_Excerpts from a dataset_
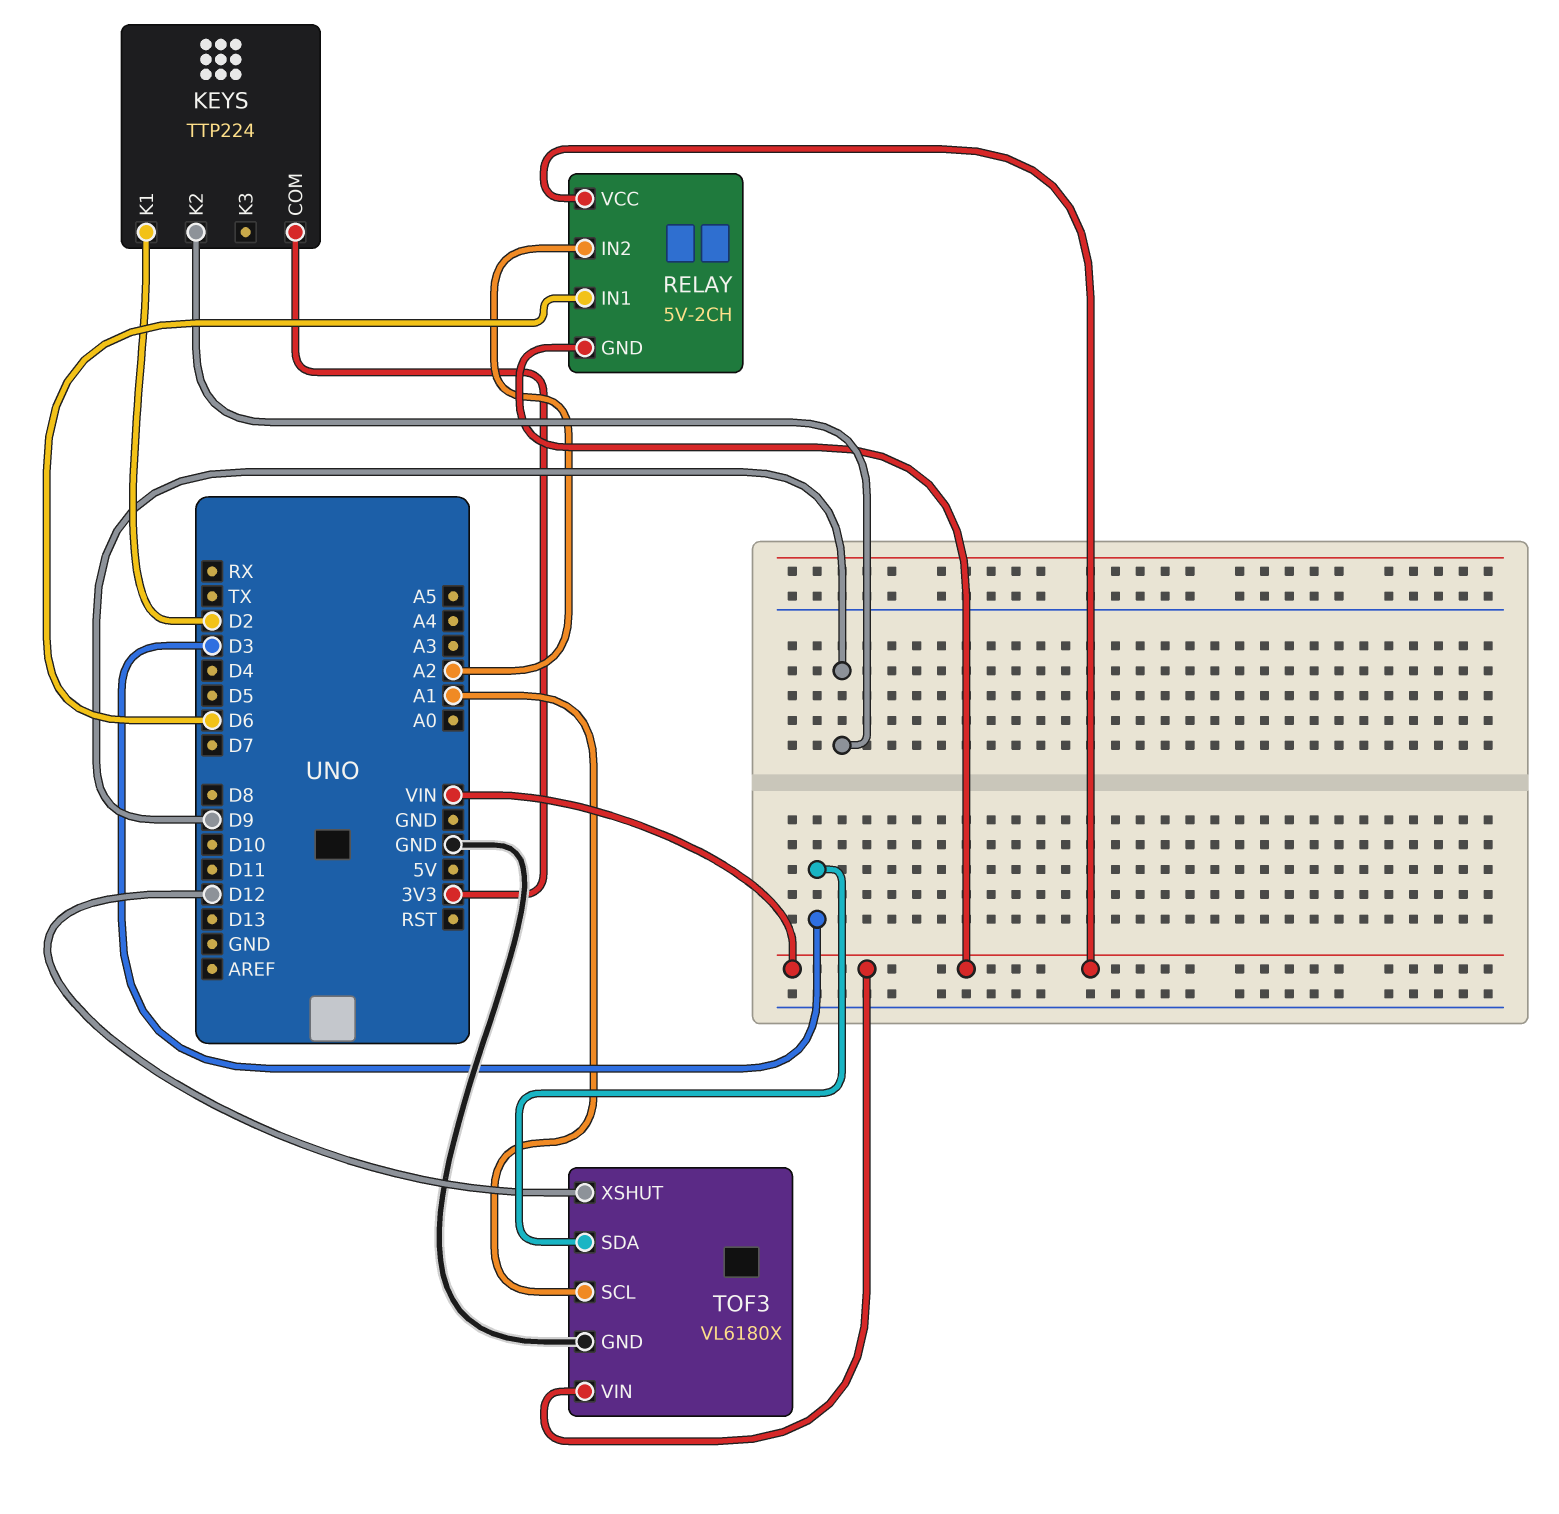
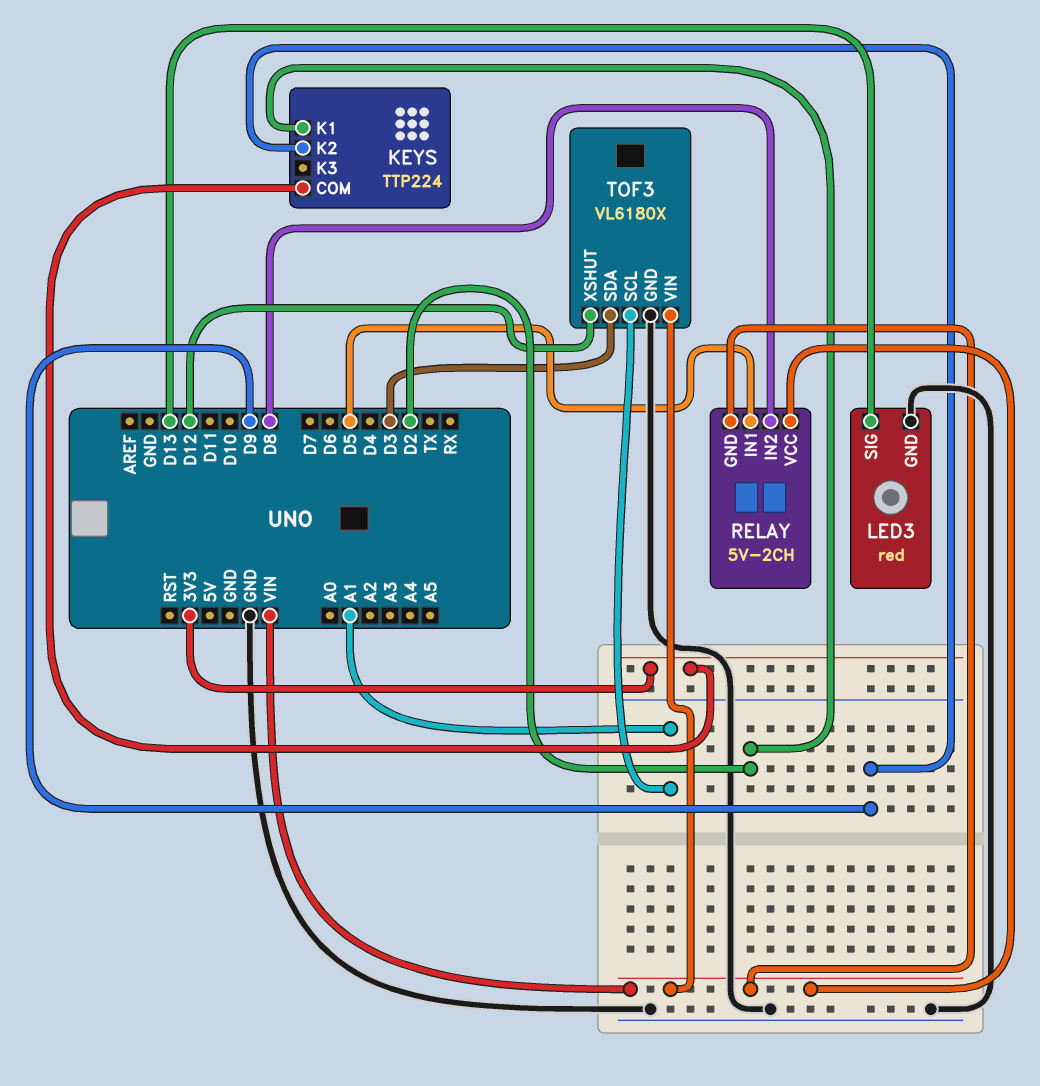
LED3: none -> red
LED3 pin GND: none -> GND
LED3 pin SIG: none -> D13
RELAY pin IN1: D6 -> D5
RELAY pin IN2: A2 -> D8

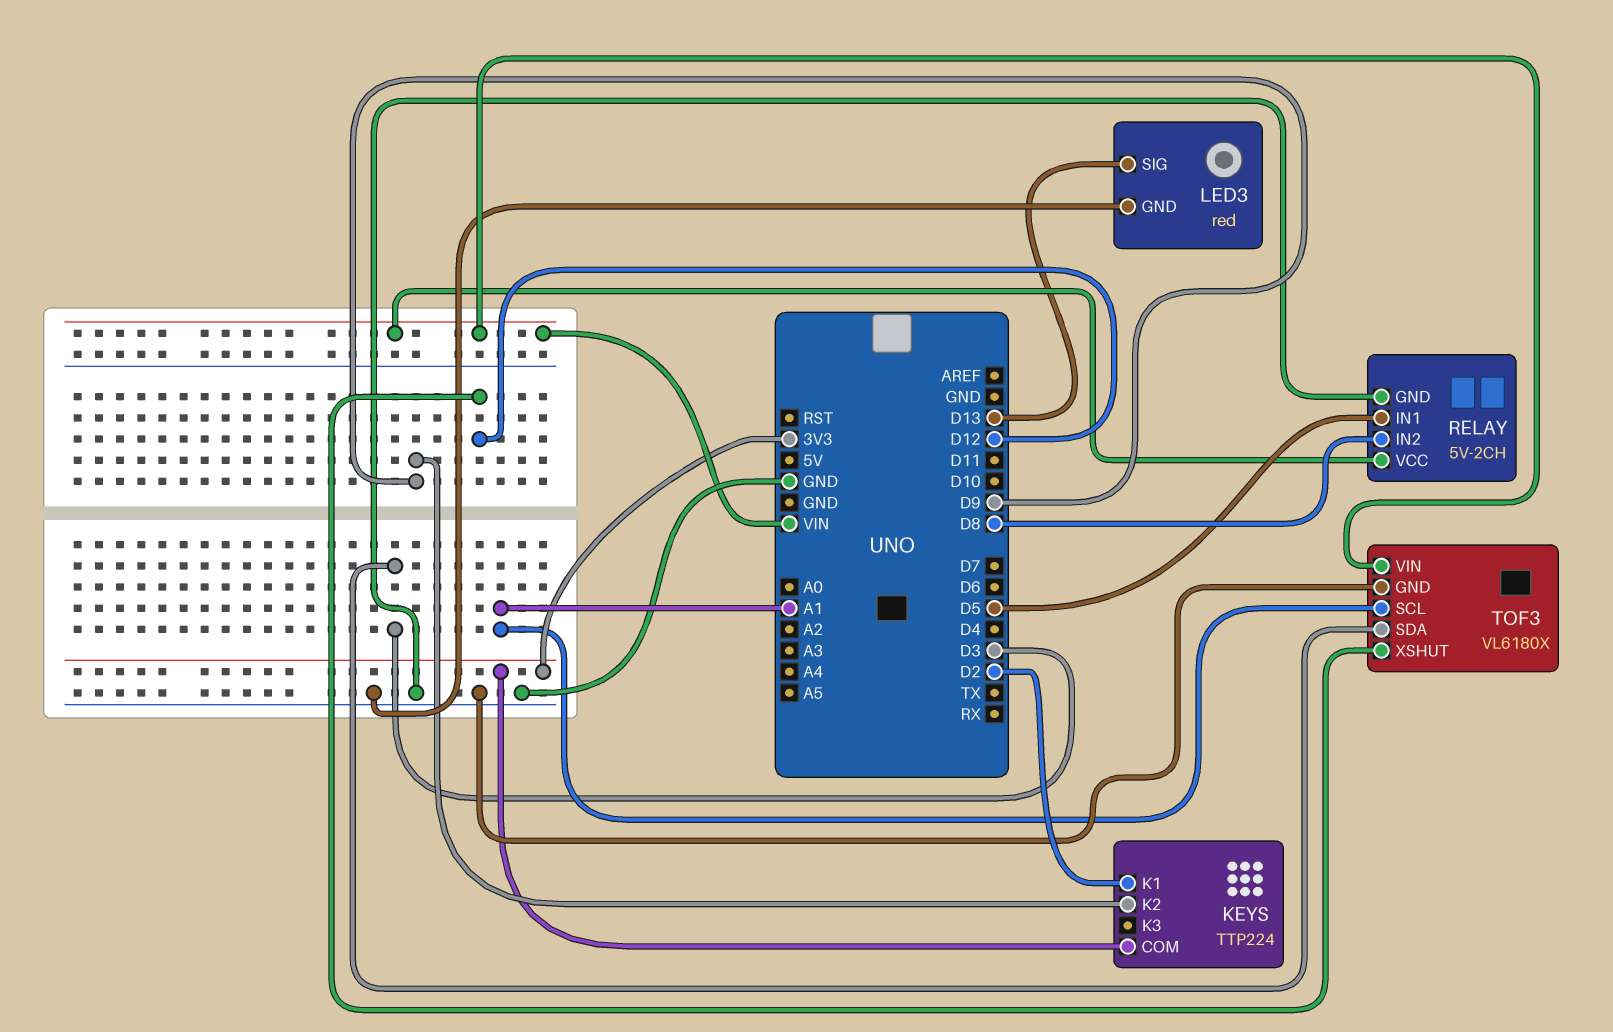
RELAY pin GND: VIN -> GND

_WHAT THIS TASK INVOLVES_
Once the pictures are removed, print all the remaining data exactly as it stands.

_ANSWER TO THE EXERCISE_
LED3: none -> red
LED3 pin GND: none -> GND
LED3 pin SIG: none -> D13
RELAY pin IN1: D6 -> D5
RELAY pin IN2: A2 -> D8

RELAY pin GND: VIN -> GND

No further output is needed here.